» Exercise goal
Exclude all images and print the entries below exactly.

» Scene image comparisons
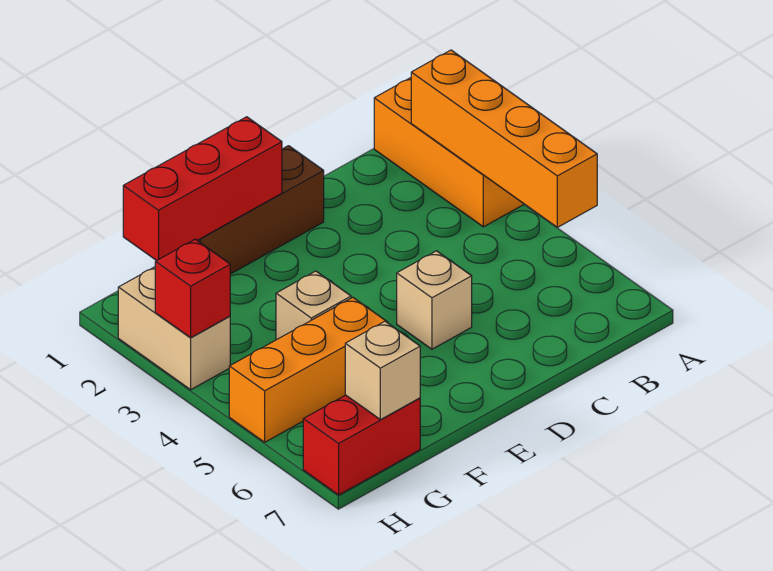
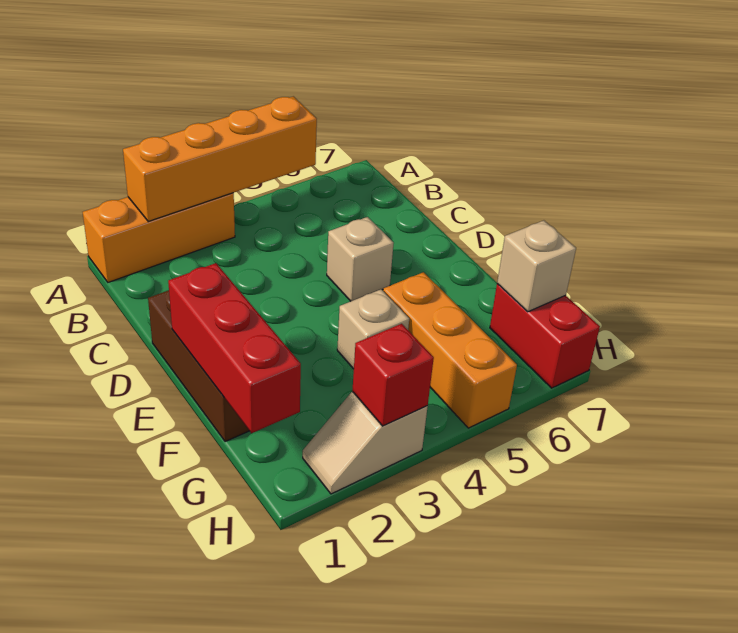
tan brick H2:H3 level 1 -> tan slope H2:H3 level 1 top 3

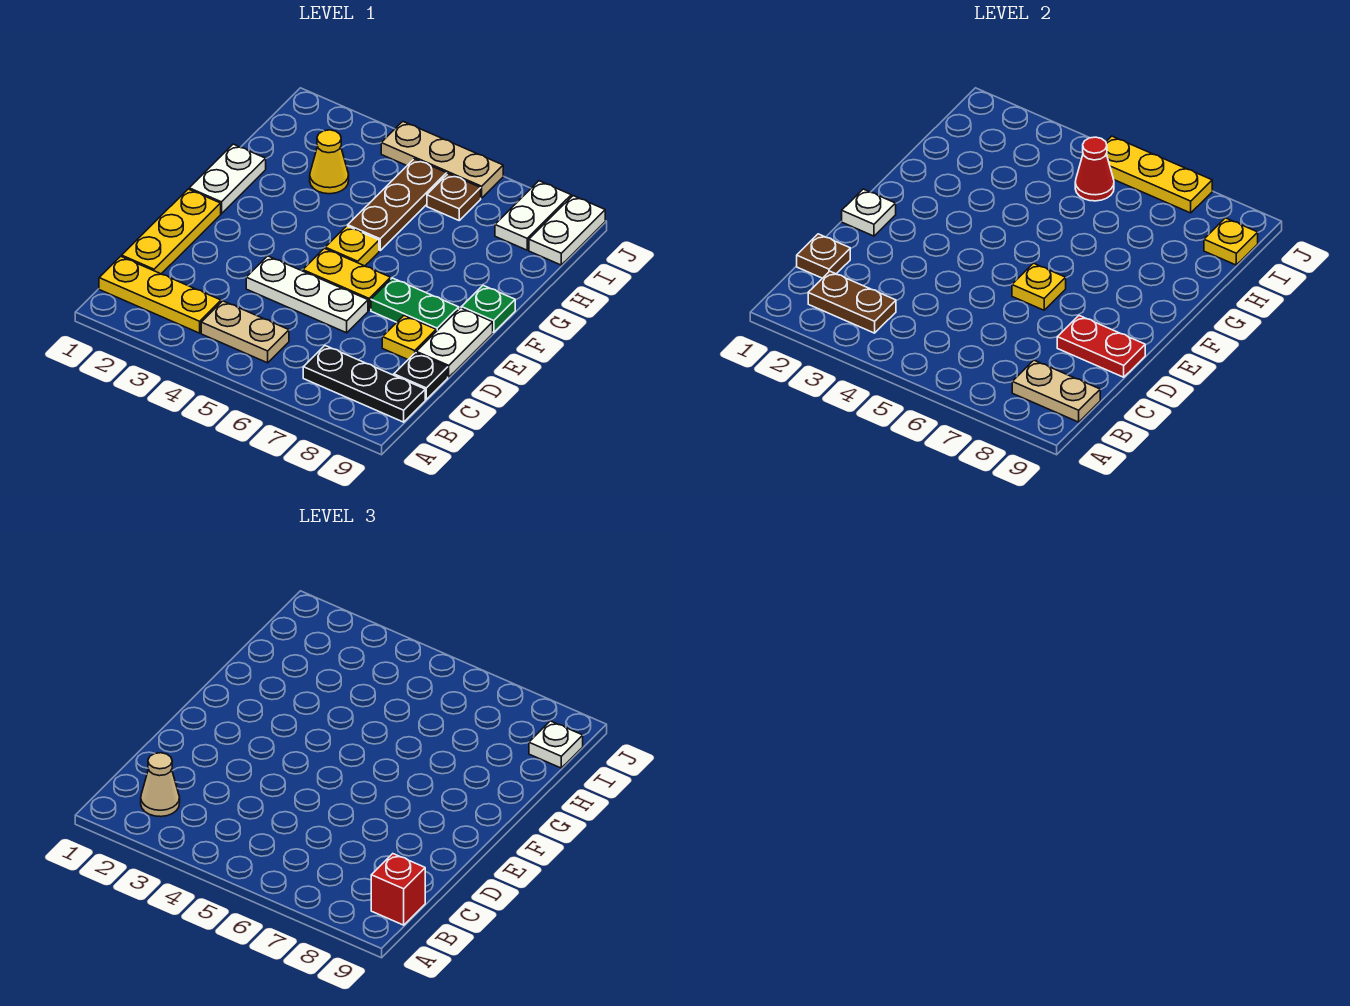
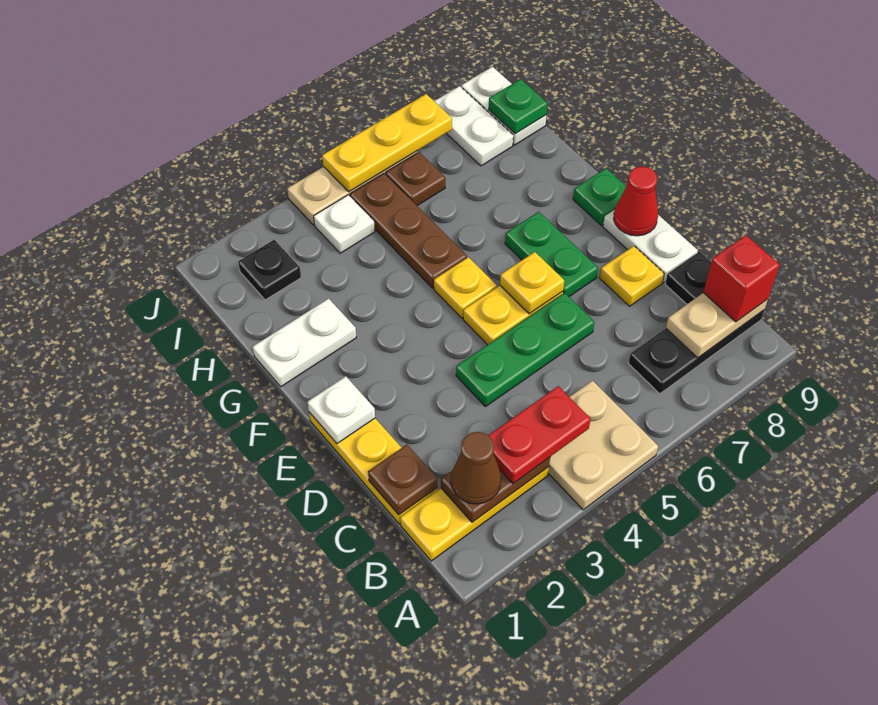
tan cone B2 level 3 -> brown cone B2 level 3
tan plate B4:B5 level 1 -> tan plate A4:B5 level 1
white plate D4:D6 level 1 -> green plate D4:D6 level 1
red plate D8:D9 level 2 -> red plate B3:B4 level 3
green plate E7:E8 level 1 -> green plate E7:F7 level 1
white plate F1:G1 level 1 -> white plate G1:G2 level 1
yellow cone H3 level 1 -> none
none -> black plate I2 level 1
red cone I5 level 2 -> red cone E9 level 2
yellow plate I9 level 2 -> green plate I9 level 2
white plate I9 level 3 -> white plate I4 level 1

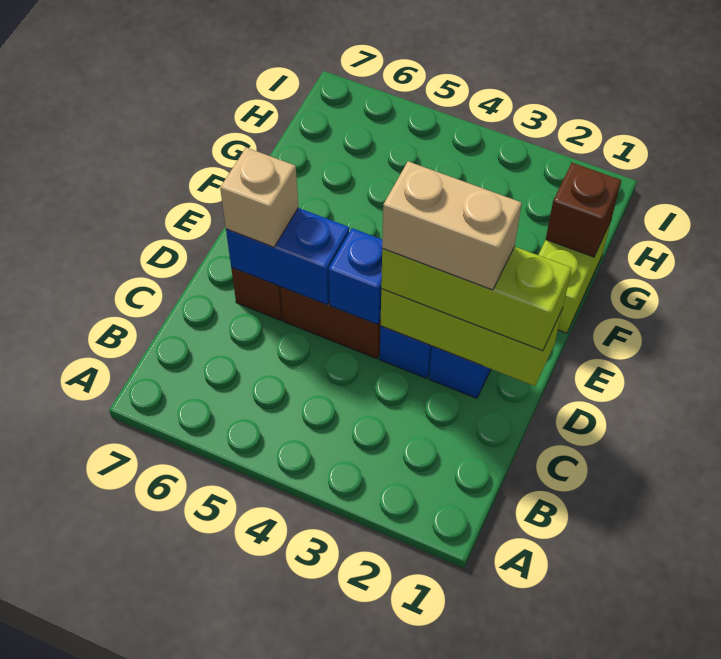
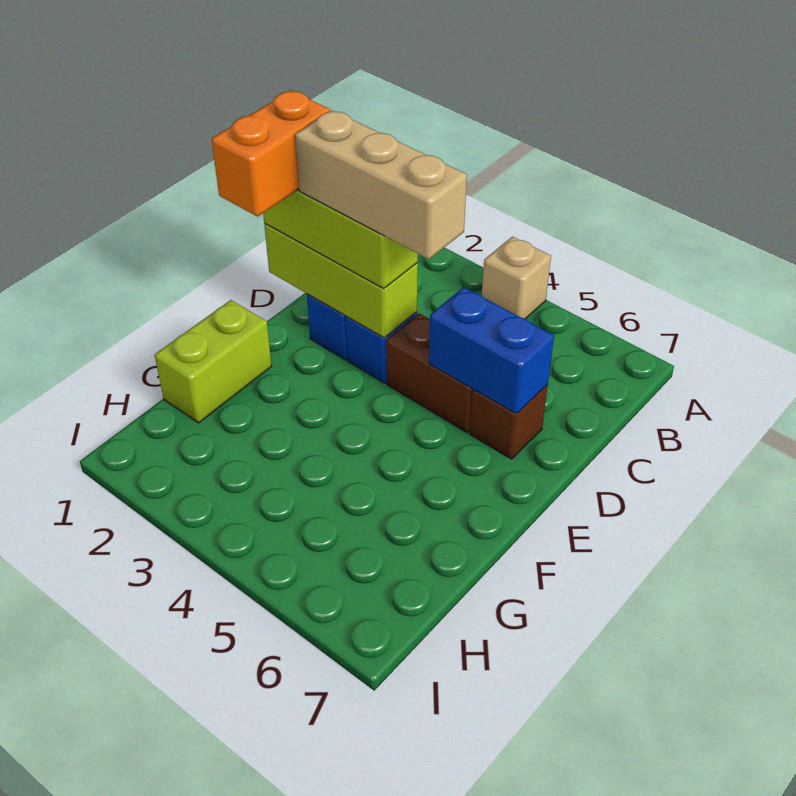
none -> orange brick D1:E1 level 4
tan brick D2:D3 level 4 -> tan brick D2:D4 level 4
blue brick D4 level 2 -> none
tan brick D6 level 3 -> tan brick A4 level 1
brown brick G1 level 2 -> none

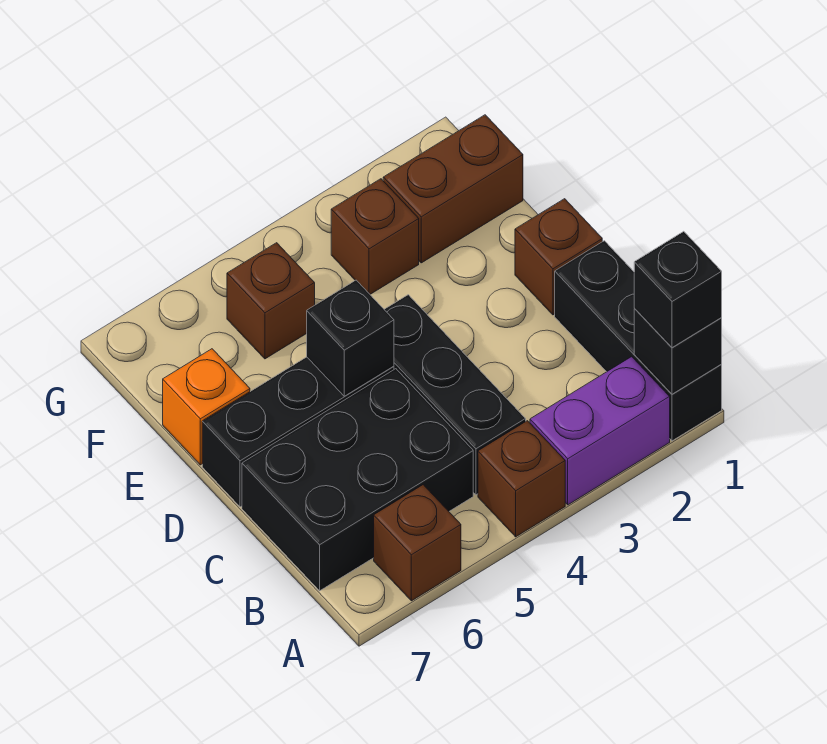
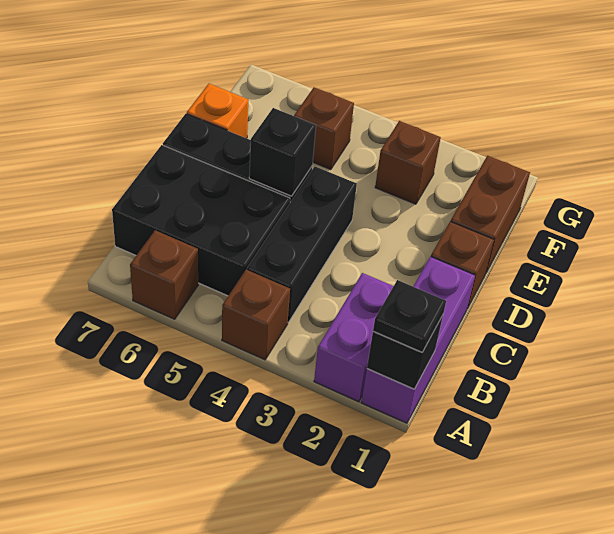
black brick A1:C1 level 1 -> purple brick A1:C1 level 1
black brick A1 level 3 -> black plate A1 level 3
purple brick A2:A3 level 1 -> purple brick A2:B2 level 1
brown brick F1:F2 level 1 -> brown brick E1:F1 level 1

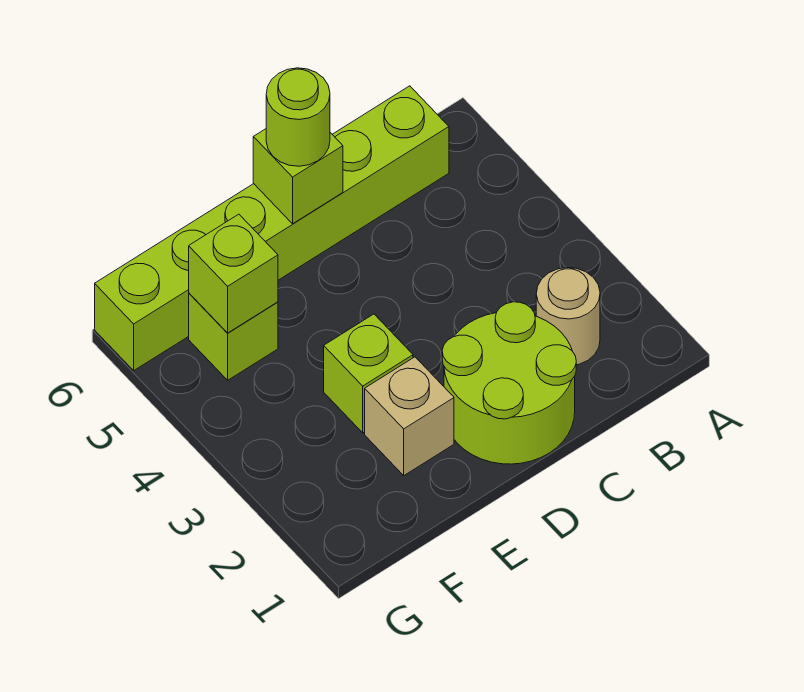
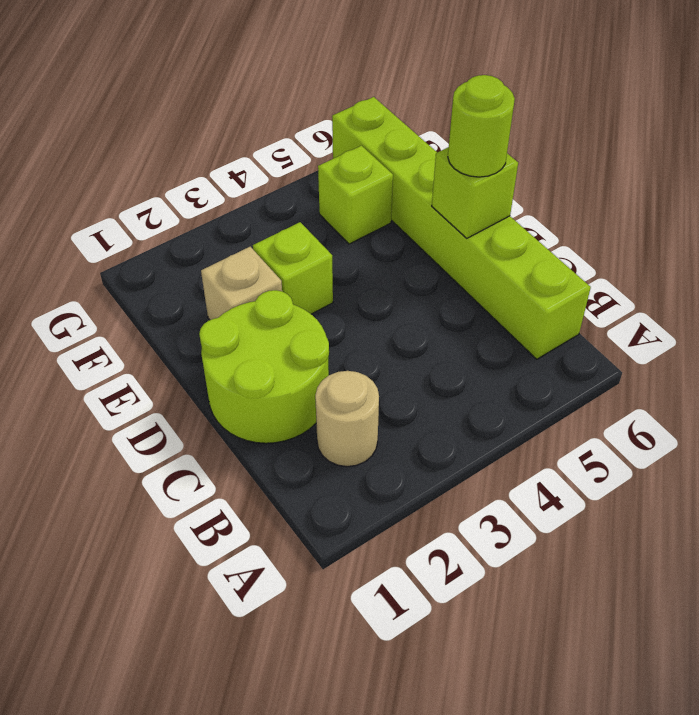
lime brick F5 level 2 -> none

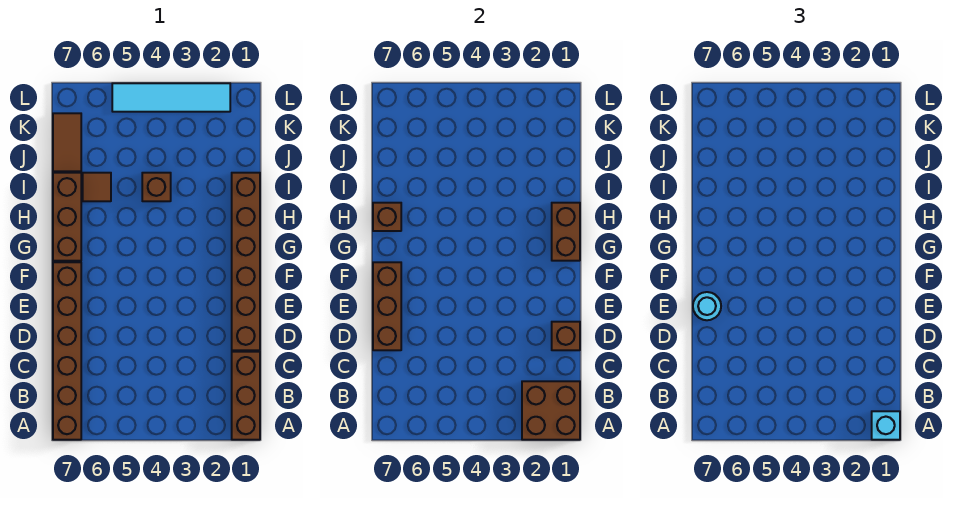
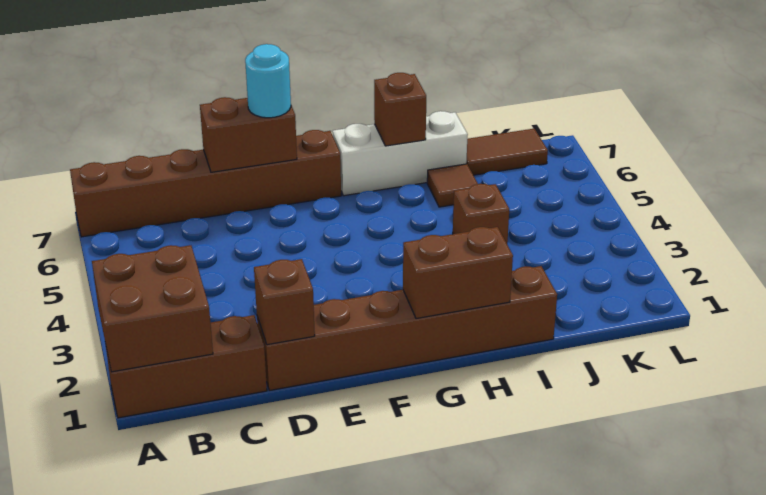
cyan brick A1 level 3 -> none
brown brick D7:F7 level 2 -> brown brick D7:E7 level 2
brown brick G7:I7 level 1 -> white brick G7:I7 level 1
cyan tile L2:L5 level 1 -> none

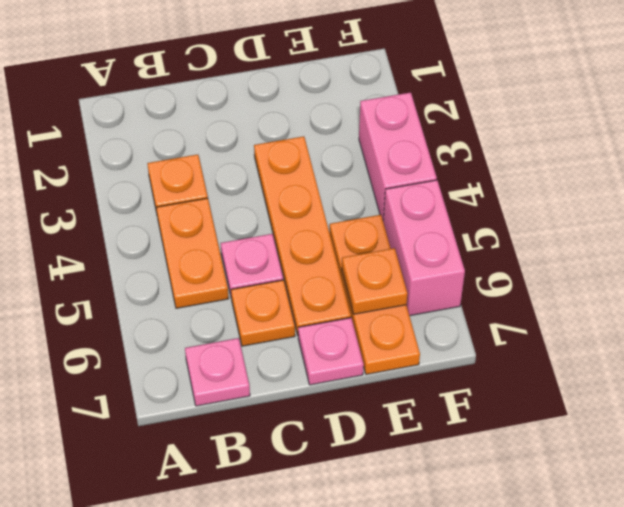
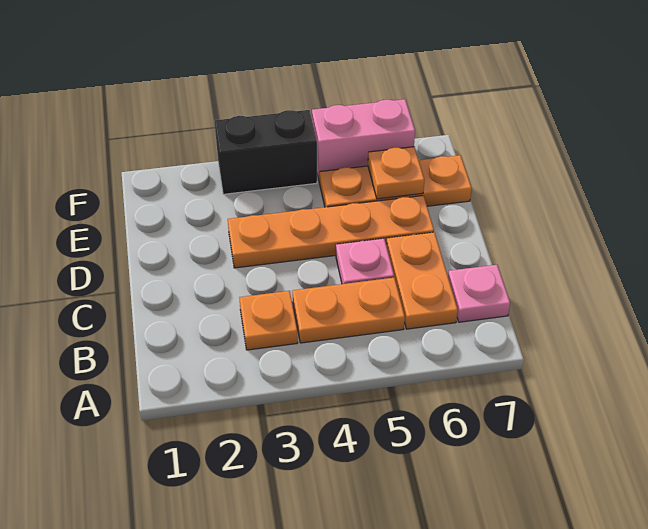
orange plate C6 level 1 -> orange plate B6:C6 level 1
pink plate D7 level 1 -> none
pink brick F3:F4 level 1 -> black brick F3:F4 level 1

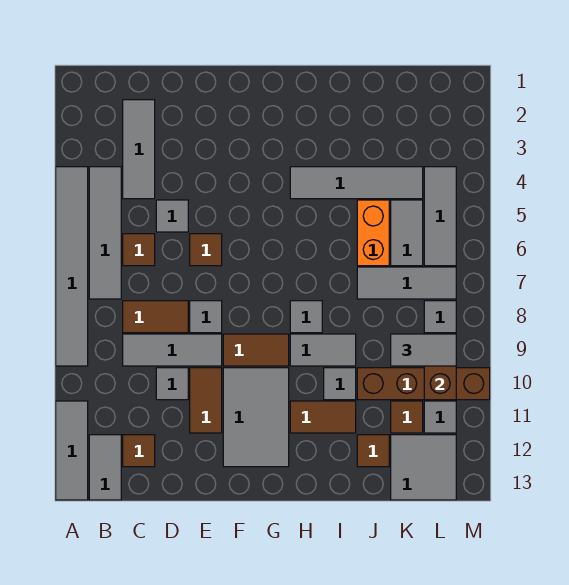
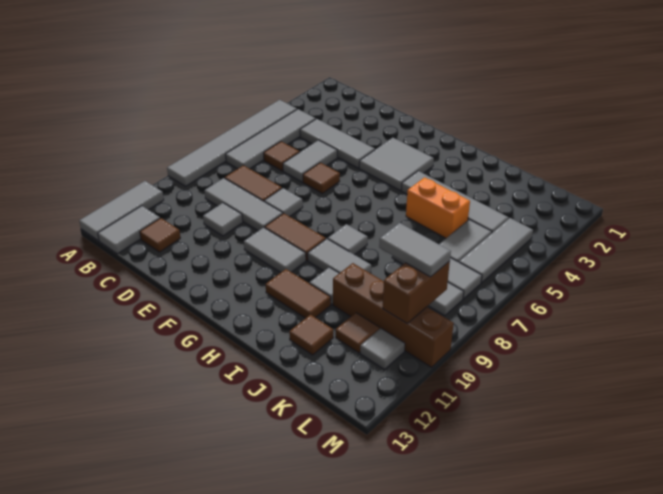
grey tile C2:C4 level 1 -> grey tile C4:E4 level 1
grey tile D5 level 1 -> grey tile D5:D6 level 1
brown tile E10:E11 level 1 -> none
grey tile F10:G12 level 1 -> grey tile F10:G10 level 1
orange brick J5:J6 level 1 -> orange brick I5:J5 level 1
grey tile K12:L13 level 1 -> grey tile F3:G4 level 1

» Answer section
tan brick H2:H3 level 1 -> tan slope H2:H3 level 1 top 3

tan cone B2 level 3 -> brown cone B2 level 3
tan plate B4:B5 level 1 -> tan plate A4:B5 level 1
white plate D4:D6 level 1 -> green plate D4:D6 level 1
red plate D8:D9 level 2 -> red plate B3:B4 level 3
green plate E7:E8 level 1 -> green plate E7:F7 level 1
white plate F1:G1 level 1 -> white plate G1:G2 level 1
yellow cone H3 level 1 -> none
none -> black plate I2 level 1
red cone I5 level 2 -> red cone E9 level 2
yellow plate I9 level 2 -> green plate I9 level 2
white plate I9 level 3 -> white plate I4 level 1

none -> orange brick D1:E1 level 4
tan brick D2:D3 level 4 -> tan brick D2:D4 level 4
blue brick D4 level 2 -> none
tan brick D6 level 3 -> tan brick A4 level 1
brown brick G1 level 2 -> none

black brick A1:C1 level 1 -> purple brick A1:C1 level 1
black brick A1 level 3 -> black plate A1 level 3
purple brick A2:A3 level 1 -> purple brick A2:B2 level 1
brown brick F1:F2 level 1 -> brown brick E1:F1 level 1

lime brick F5 level 2 -> none

cyan brick A1 level 3 -> none
brown brick D7:F7 level 2 -> brown brick D7:E7 level 2
brown brick G7:I7 level 1 -> white brick G7:I7 level 1
cyan tile L2:L5 level 1 -> none

orange plate C6 level 1 -> orange plate B6:C6 level 1
pink plate D7 level 1 -> none
pink brick F3:F4 level 1 -> black brick F3:F4 level 1

grey tile C2:C4 level 1 -> grey tile C4:E4 level 1
grey tile D5 level 1 -> grey tile D5:D6 level 1
brown tile E10:E11 level 1 -> none
grey tile F10:G12 level 1 -> grey tile F10:G10 level 1
orange brick J5:J6 level 1 -> orange brick I5:J5 level 1
grey tile K12:L13 level 1 -> grey tile F3:G4 level 1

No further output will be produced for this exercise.